**What the task asks:** The answer must be every entry below, word for word, with the pictures left out.

Collected data:
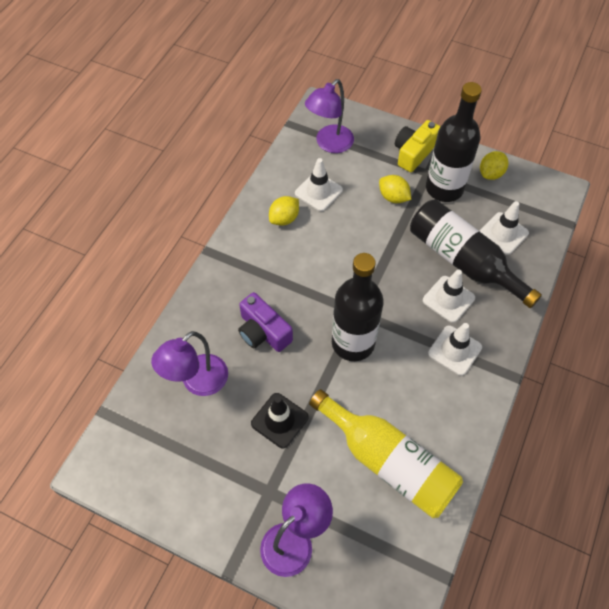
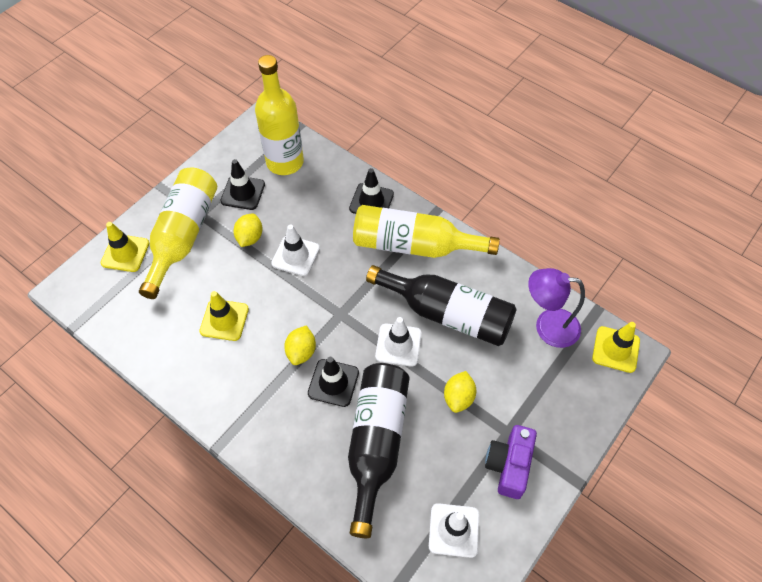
black bottle: 3 -> 2
black traffic cone: 1 -> 3
purple lamp: 3 -> 1
white traffic cone: 4 -> 3
yellow bottle: 1 -> 3
yellow camera: 1 -> 0
yellow traffic cone: 0 -> 3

**Output below:**
black bottle: 3 -> 2
black traffic cone: 1 -> 3
purple lamp: 3 -> 1
white traffic cone: 4 -> 3
yellow bottle: 1 -> 3
yellow camera: 1 -> 0
yellow traffic cone: 0 -> 3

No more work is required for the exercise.